◆ Task details
Omit the images, then print each record below exactly as it reads.

[Data excerpts]
>> start

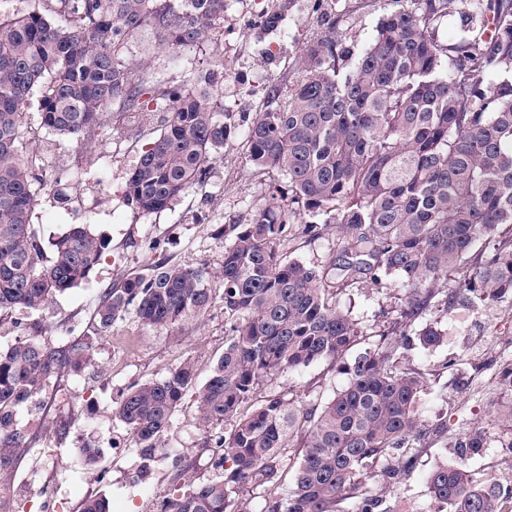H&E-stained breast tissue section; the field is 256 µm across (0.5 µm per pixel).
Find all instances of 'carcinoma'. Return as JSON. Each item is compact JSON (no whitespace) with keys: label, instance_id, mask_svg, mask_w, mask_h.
Here are the masks:
<instances>
[{"label":"carcinoma","instance_id":"1","mask_svg":"<svg viewBox=\"0 0 512 512\" xmlns=\"http://www.w3.org/2000/svg\"><path fill=\"white\" fill-rule=\"evenodd\" d=\"M33 10L0 13V313L40 309L100 264L109 241L88 224H73L44 243L31 216L46 196L71 201L83 173L62 178L36 172L24 156L23 112L41 89V126L79 149L124 133L164 113L128 173L123 199L159 213L201 187L224 142L245 131L248 161L287 178L271 202L244 221L221 224L224 262L154 263L105 289L95 309L97 331L132 312L145 325L175 328L224 307L226 343L208 380L196 389L198 423L230 428L207 438L214 475L196 482L179 470L171 512H395L387 504L418 449L447 428H427L417 403L421 373L405 366L419 344L446 332L422 314L445 317L457 301L512 300V0L481 4L482 25L460 42L436 35L453 0H413L388 14L373 41L350 57L339 15L315 0L318 32L297 58L300 76L287 91L271 86L259 112H221L213 93L190 83L145 78L146 61L123 55L145 27L173 58L217 45L227 0H40ZM290 0L263 13V31L277 29ZM301 234L336 233L339 256L326 267L284 255ZM344 281L369 278L402 292L398 321L353 357L363 332L341 310L329 270ZM219 281L222 291L212 287ZM89 359L77 345L52 347L25 336L0 350V470L29 443L18 409L38 399L58 369ZM339 366L346 386L333 397L272 394L256 406L261 382L316 361ZM196 368L186 361L162 379L129 387L115 411L142 460L136 479L166 458L164 436ZM506 400L492 424L512 448V364L499 372ZM489 427L455 438L461 456L487 443ZM302 454H293V449ZM293 473L288 497L278 493V461ZM383 465L385 492L368 483ZM433 512H501L512 484L492 481L464 464L436 466L428 476Z\"/></svg>","mask_w":512,"mask_h":512}]
</instances>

>> end

◆ Solution for this task
H&E-stained breast tissue section; the field is 256 µm across (0.5 µm per pixel).
Find all instances of 'carcinoma'. Return as JSON. Each item is compact JSON (no whitespace) with keys: label, instance_id, mask_svg, mask_w, mask_h.
Here are the masks:
<instances>
[{"label":"carcinoma","instance_id":"1","mask_svg":"<svg viewBox=\"0 0 512 512\" xmlns=\"http://www.w3.org/2000/svg\"><path fill=\"white\" fill-rule=\"evenodd\" d=\"M33 10L0 13V313L40 309L100 264L109 241L88 224H73L44 243L31 216L46 196L71 201L83 173L62 178L36 172L24 156L23 112L41 89V126L79 149L124 133L164 113L128 173L123 199L159 213L201 187L224 142L245 131L248 161L287 178L271 202L244 221L221 224L224 262L154 263L105 289L95 309L97 331L132 312L145 325L175 328L224 307L226 343L208 380L196 389L198 423L230 428L207 438L214 475L196 482L179 470L171 512H395L387 504L418 449L447 428H427L417 403L421 373L405 366L419 344L446 332L422 314L445 317L457 301L512 300V0L481 4L482 25L460 42L436 35L453 0H413L388 14L373 41L350 57L339 15L315 0L318 32L297 58L300 76L287 91L271 86L259 112H221L213 93L190 83L145 78L146 61L123 55L145 27L173 58L217 45L227 0H40ZM290 0L263 13V31L277 29ZM301 234L336 233L339 256L326 267L284 255ZM344 281L369 278L402 292L398 321L353 357L363 332L341 310L329 270ZM219 281L222 291L212 287ZM89 359L77 345L52 347L25 336L0 350V470L29 443L18 409L38 399L58 369ZM339 366L346 386L333 397L272 394L256 406L261 382L316 361ZM196 368L186 361L162 379L129 387L115 411L142 460L136 479L166 458L164 436ZM506 400L492 424L512 448V364L499 372ZM489 427L455 438L461 456L487 443ZM302 454H293V449ZM293 473L288 497L278 493V461ZM383 465L385 492L368 483ZM433 512H501L512 484L492 481L464 464L436 466L428 476Z\"/></svg>","mask_w":512,"mask_h":512}]
</instances>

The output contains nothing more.